PROBLEM DETAILS: For the material below, output exactly the span from the line with "394 to 297 398" to the line with "(braun) 371 324", including both, and nothing besides.

EXCERPTED DATA:

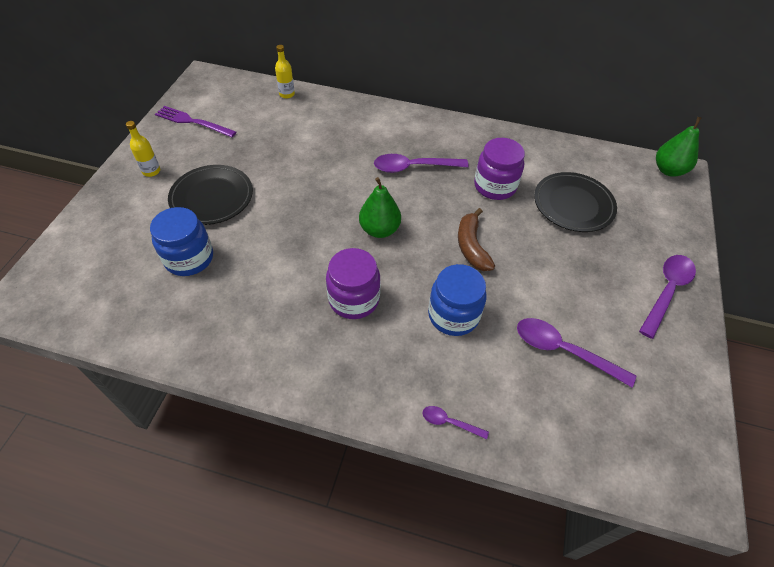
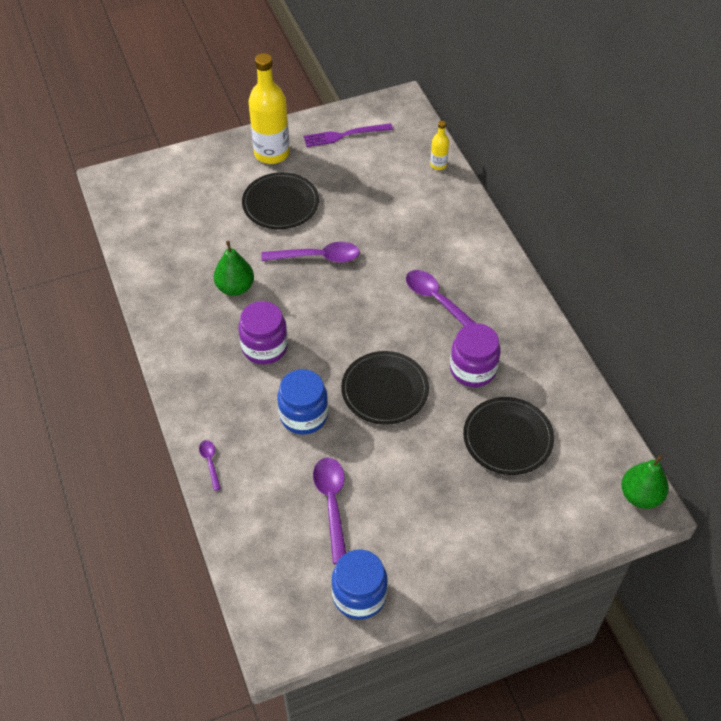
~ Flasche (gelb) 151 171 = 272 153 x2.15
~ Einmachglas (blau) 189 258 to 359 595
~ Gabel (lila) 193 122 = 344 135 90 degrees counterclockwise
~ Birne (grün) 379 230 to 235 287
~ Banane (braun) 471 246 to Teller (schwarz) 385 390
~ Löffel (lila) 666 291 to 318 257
...
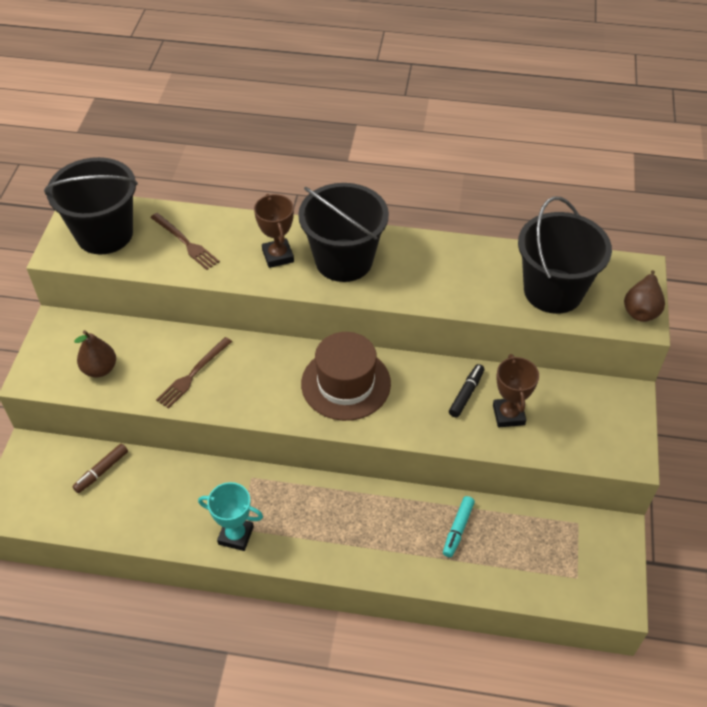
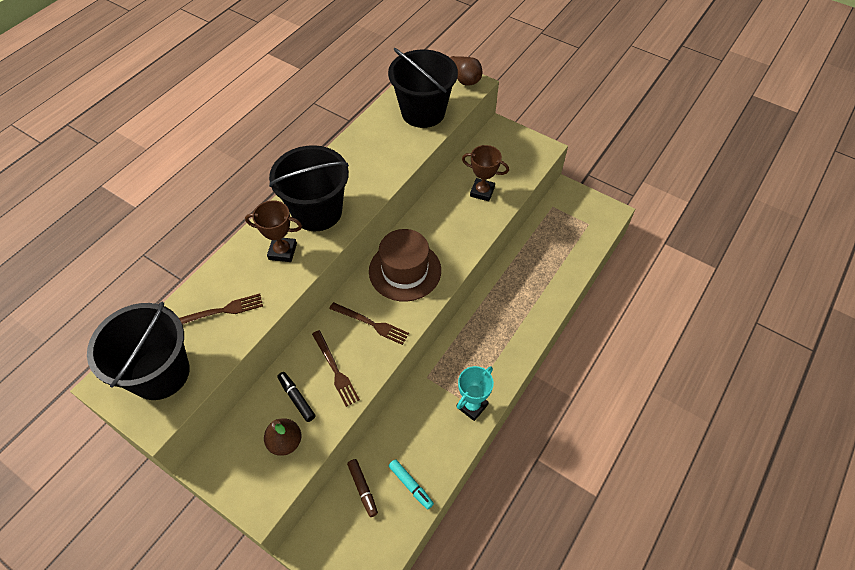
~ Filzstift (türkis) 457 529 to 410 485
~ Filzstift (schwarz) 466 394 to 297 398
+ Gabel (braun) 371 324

WORKED SOLUTION:
~ Filzstift (schwarz) 466 394 to 297 398
+ Gabel (braun) 371 324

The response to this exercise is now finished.